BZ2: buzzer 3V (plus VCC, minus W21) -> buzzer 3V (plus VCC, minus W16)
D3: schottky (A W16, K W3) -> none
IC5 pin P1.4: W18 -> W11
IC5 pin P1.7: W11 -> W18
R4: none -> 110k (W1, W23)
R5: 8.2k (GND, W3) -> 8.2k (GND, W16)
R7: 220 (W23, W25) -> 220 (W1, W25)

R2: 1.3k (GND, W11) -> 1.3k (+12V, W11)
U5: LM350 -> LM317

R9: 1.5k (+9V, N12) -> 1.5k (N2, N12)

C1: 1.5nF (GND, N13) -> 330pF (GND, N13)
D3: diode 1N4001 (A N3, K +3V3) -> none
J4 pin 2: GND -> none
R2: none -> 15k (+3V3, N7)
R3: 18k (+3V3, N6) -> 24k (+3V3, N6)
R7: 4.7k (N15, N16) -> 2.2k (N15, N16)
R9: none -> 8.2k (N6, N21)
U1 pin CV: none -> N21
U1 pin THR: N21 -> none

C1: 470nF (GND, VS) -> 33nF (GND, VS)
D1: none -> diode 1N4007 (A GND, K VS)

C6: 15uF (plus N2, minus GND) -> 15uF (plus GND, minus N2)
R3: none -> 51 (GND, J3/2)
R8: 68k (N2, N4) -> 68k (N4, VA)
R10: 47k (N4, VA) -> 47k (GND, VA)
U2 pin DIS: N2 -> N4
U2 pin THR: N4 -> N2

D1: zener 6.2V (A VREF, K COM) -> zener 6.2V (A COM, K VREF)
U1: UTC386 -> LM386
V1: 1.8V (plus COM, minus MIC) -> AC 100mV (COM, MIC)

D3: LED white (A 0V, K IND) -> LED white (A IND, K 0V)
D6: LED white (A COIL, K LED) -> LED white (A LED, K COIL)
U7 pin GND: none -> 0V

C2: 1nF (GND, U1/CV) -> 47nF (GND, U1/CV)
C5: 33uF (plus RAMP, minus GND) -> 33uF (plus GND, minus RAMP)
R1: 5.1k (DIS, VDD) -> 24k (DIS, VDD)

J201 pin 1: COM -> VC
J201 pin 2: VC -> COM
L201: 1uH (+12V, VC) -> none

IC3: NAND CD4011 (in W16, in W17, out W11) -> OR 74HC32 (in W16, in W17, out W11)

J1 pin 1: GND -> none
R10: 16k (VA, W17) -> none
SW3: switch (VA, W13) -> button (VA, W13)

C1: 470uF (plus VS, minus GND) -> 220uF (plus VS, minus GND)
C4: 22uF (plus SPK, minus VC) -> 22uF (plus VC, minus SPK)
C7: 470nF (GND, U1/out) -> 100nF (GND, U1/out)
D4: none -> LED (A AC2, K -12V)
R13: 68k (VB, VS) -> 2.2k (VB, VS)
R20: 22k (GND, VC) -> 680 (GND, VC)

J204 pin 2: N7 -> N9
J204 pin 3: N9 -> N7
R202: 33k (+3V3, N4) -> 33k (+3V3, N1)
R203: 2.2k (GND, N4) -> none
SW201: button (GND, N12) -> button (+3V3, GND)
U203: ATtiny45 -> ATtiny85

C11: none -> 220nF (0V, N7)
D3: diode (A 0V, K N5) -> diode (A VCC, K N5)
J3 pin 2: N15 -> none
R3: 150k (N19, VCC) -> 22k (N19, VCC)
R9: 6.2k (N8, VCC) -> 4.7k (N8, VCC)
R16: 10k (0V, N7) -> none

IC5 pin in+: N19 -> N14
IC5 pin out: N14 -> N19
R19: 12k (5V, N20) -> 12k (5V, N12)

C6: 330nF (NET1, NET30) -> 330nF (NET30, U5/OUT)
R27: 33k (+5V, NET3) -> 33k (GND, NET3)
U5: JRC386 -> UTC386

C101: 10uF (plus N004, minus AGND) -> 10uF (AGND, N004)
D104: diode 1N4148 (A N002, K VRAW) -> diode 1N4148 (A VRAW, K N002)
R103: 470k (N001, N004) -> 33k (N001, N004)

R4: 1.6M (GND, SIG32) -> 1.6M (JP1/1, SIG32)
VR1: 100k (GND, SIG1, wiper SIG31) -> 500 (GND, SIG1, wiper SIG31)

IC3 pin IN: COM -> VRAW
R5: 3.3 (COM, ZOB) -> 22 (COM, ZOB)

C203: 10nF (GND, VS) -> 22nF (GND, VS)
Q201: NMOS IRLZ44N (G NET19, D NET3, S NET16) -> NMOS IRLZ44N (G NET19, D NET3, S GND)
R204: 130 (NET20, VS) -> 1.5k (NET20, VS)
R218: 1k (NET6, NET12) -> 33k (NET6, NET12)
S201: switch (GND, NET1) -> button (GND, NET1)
————
#### Task instructions:
Retype only the stretch of lines above starting at the one with "D3: diode 1N4001 (A N3, K +3V3) -> none" and stopping at the one with "J3 pin 2: N15 -> none", exactly as written, with both kept.

#### Task result:
D3: diode 1N4001 (A N3, K +3V3) -> none
J4 pin 2: GND -> none
R2: none -> 15k (+3V3, N7)
R3: 18k (+3V3, N6) -> 24k (+3V3, N6)
R7: 4.7k (N15, N16) -> 2.2k (N15, N16)
R9: none -> 8.2k (N6, N21)
U1 pin CV: none -> N21
U1 pin THR: N21 -> none

C1: 470nF (GND, VS) -> 33nF (GND, VS)
D1: none -> diode 1N4007 (A GND, K VS)

C6: 15uF (plus N2, minus GND) -> 15uF (plus GND, minus N2)
R3: none -> 51 (GND, J3/2)
R8: 68k (N2, N4) -> 68k (N4, VA)
R10: 47k (N4, VA) -> 47k (GND, VA)
U2 pin DIS: N2 -> N4
U2 pin THR: N4 -> N2

D1: zener 6.2V (A VREF, K COM) -> zener 6.2V (A COM, K VREF)
U1: UTC386 -> LM386
V1: 1.8V (plus COM, minus MIC) -> AC 100mV (COM, MIC)

D3: LED white (A 0V, K IND) -> LED white (A IND, K 0V)
D6: LED white (A COIL, K LED) -> LED white (A LED, K COIL)
U7 pin GND: none -> 0V

C2: 1nF (GND, U1/CV) -> 47nF (GND, U1/CV)
C5: 33uF (plus RAMP, minus GND) -> 33uF (plus GND, minus RAMP)
R1: 5.1k (DIS, VDD) -> 24k (DIS, VDD)

J201 pin 1: COM -> VC
J201 pin 2: VC -> COM
L201: 1uH (+12V, VC) -> none

IC3: NAND CD4011 (in W16, in W17, out W11) -> OR 74HC32 (in W16, in W17, out W11)

J1 pin 1: GND -> none
R10: 16k (VA, W17) -> none
SW3: switch (VA, W13) -> button (VA, W13)

C1: 470uF (plus VS, minus GND) -> 220uF (plus VS, minus GND)
C4: 22uF (plus SPK, minus VC) -> 22uF (plus VC, minus SPK)
C7: 470nF (GND, U1/out) -> 100nF (GND, U1/out)
D4: none -> LED (A AC2, K -12V)
R13: 68k (VB, VS) -> 2.2k (VB, VS)
R20: 22k (GND, VC) -> 680 (GND, VC)

J204 pin 2: N7 -> N9
J204 pin 3: N9 -> N7
R202: 33k (+3V3, N4) -> 33k (+3V3, N1)
R203: 2.2k (GND, N4) -> none
SW201: button (GND, N12) -> button (+3V3, GND)
U203: ATtiny45 -> ATtiny85

C11: none -> 220nF (0V, N7)
D3: diode (A 0V, K N5) -> diode (A VCC, K N5)
J3 pin 2: N15 -> none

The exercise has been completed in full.